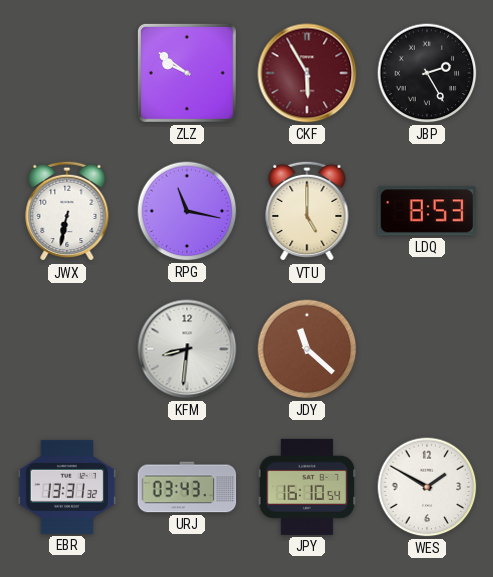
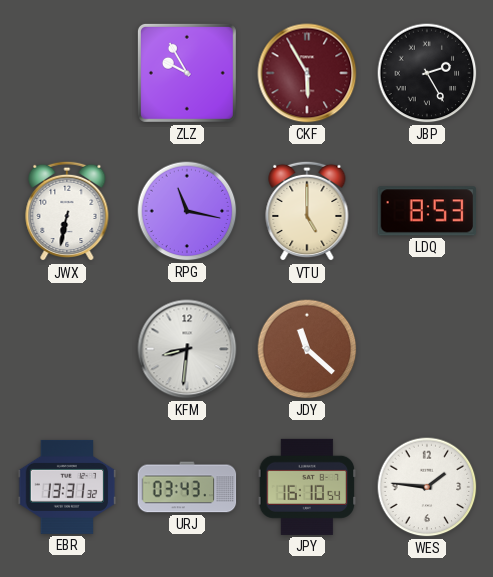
ZLZ: 9:51 -> 9:55
WES: 1:50 -> 1:46
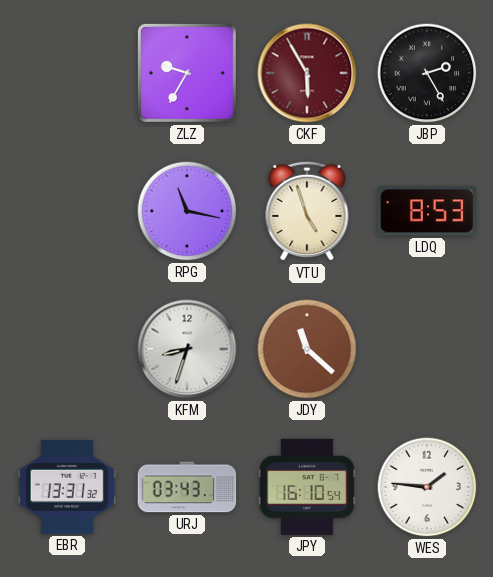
ZLZ: 9:55 -> 9:35
JWX: 6:32 -> none
VTU: 5:00 -> 4:57
KFM: 8:31 -> 8:33
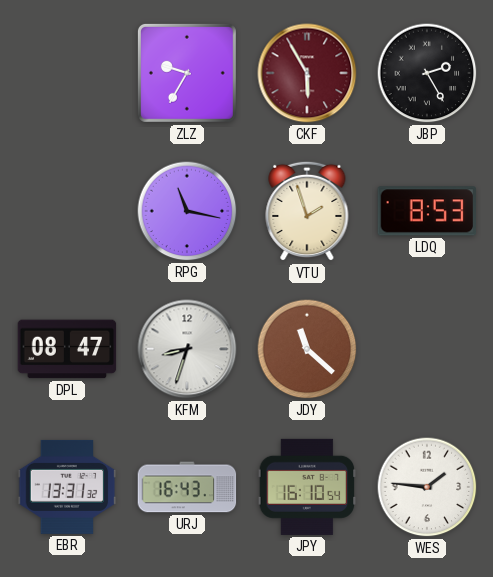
VTU: 4:57 -> 1:57
DPL: none -> 08:47
URJ: 03:43 -> 16:43
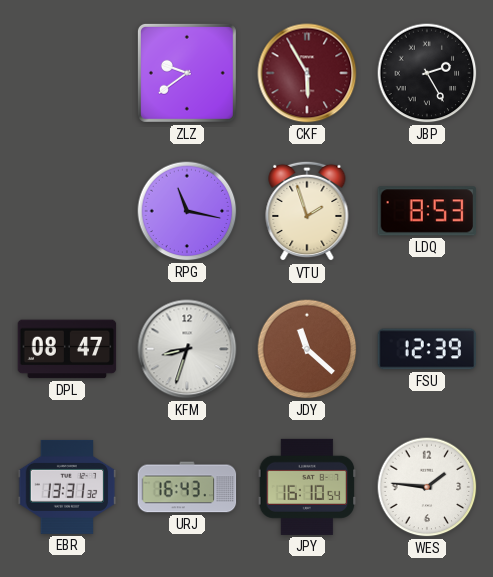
ZLZ: 9:35 -> 9:39
FSU: none -> 12:39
---+---
▶ [YOUR GOAL]
Update the rows above by changing every "none" to "blank" and keeping everything else the same. Leave out the picture lines.

▶ [TASK RESPONSE]
ZLZ: 9:51 -> 9:55
WES: 1:50 -> 1:46
ZLZ: 9:55 -> 9:35
JWX: 6:32 -> blank
VTU: 5:00 -> 4:57
KFM: 8:31 -> 8:33
VTU: 4:57 -> 1:57
DPL: blank -> 08:47
URJ: 03:43 -> 16:43
ZLZ: 9:35 -> 9:39
FSU: blank -> 12:39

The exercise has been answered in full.